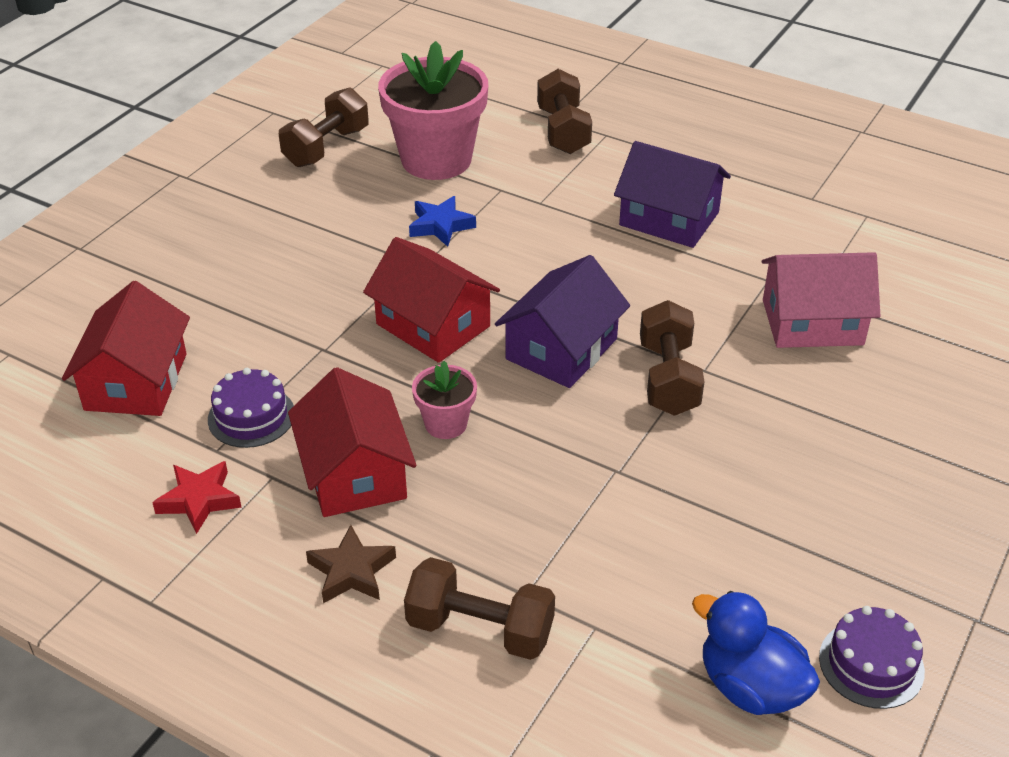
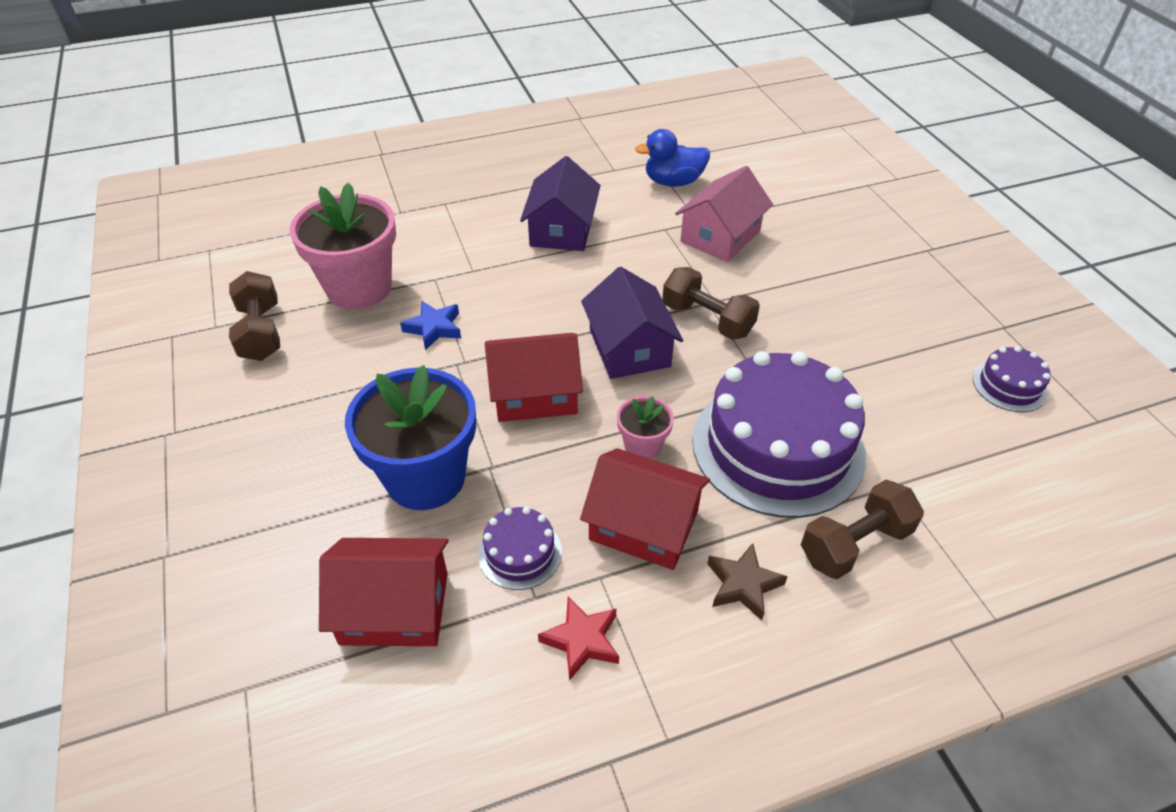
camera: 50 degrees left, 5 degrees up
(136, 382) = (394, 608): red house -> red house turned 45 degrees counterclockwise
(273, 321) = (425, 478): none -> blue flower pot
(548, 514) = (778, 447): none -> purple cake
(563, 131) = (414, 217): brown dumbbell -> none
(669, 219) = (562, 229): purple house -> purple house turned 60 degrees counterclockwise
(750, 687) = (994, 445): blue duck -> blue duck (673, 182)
= = = = =
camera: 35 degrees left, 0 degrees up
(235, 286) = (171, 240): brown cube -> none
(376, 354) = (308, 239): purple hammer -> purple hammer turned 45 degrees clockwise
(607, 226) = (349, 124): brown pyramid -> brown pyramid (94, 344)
= = = = =
WORK TASK:
Each line in the entries above, starting at the line with "camera: 50 degrees left, 5 degrees up" and ending at the line with "(563, 131) = (414, 217): brown", is to be printed exactly, and only those lines.

OUTPUT:
camera: 50 degrees left, 5 degrees up
(136, 382) = (394, 608): red house -> red house turned 45 degrees counterclockwise
(273, 321) = (425, 478): none -> blue flower pot
(548, 514) = (778, 447): none -> purple cake
(563, 131) = (414, 217): brown dumbbell -> none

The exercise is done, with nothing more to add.